Present the lines of the listing below as a Markdown table with the columns "Row" and "Listing line", starting at the line containing "The green leafy trees at lower center would" and ending at the line containing "You are a hiker standing at the base of the rugged". Skip blank lines.

--- RECORDS SHOWN Enclosed Below ---

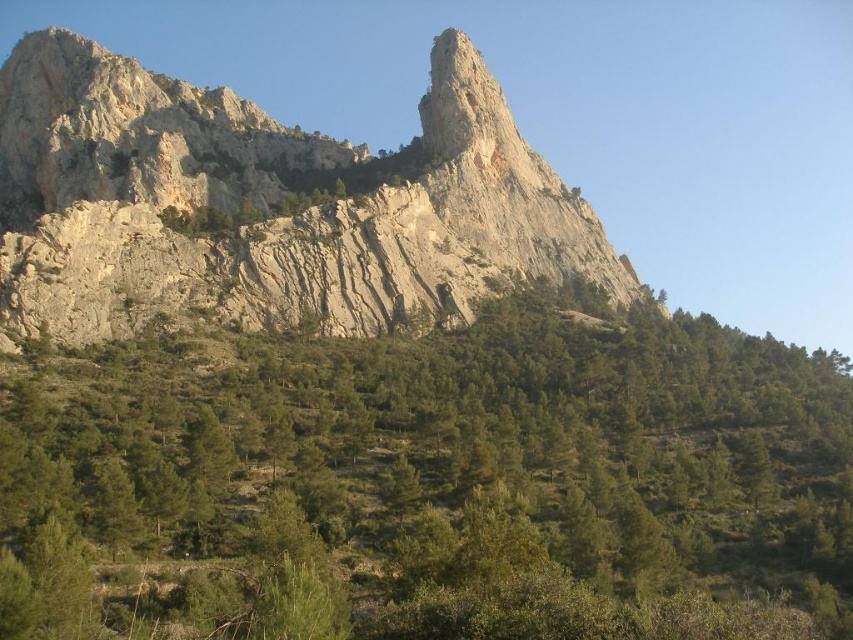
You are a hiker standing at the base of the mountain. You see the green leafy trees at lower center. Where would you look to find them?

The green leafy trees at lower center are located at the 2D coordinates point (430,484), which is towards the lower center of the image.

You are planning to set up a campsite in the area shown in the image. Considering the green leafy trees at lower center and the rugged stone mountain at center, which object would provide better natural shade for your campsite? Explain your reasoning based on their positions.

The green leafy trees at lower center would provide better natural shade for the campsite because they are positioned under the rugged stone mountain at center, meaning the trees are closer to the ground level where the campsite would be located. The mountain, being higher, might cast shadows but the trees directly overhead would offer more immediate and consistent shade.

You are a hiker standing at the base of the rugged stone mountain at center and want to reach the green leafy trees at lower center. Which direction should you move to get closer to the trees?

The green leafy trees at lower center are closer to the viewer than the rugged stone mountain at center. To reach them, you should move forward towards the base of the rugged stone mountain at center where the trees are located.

--- End of Enclosed RECORDS SHOWN ---
--- RECORDS SHOWN Enclosed Below ---

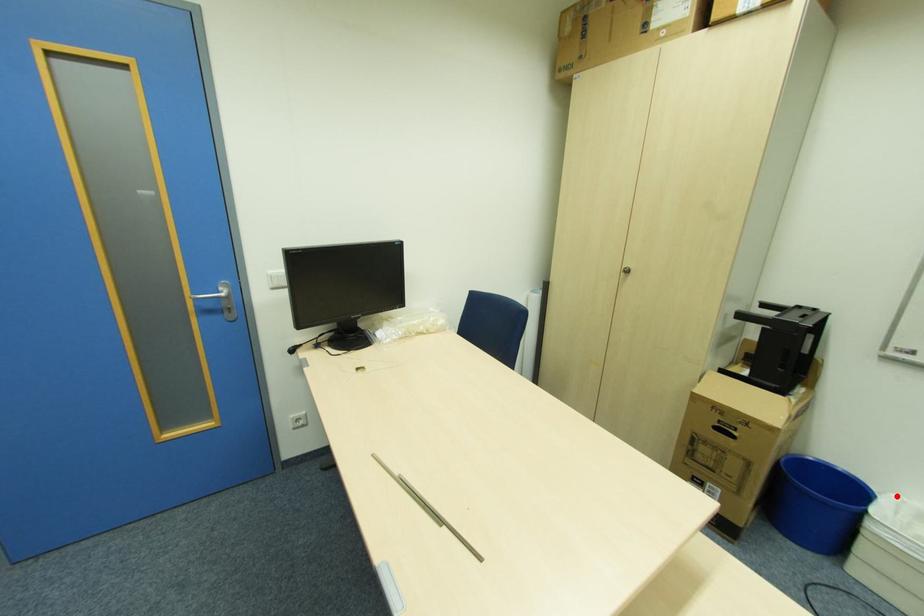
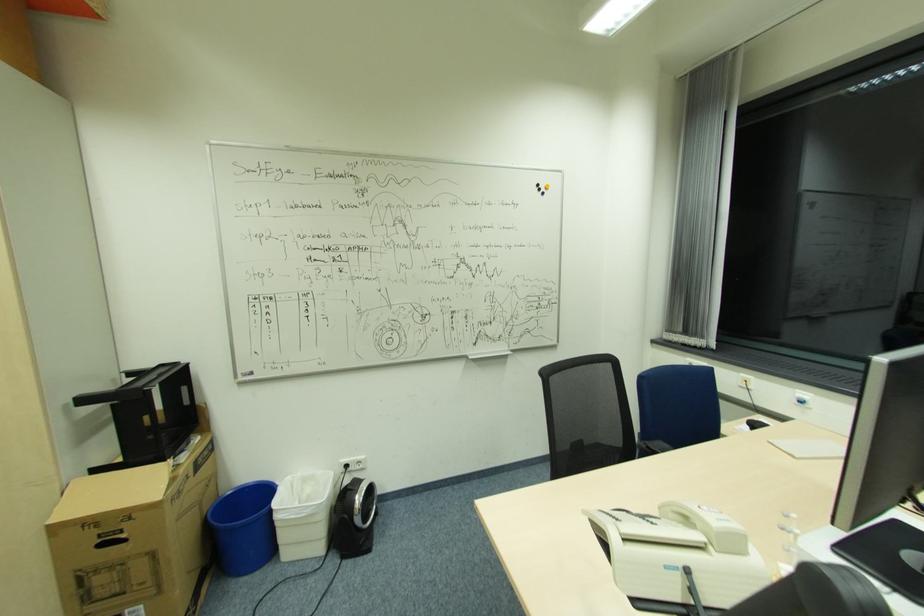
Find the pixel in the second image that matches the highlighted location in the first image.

--- End of Enclosed RECORDS SHOWN ---

• _YOUR SOLUTION_:
| Row | Listing line |
|---|---|
| 1 | The green leafy trees at lower center would provide better natural shade for the campsite because they are positioned under the rugged stone mountain at center, meaning the trees are closer to the ground level where the campsite would be located. The mountain, being higher, might cast shadows but the trees directly overhead would offer more immediate and consistent shade. |
| 2 | You are a hiker standing at the base of the rugged stone mountain at center and want to reach the green leafy trees at lower center. Which direction should you move to get closer to the trees? |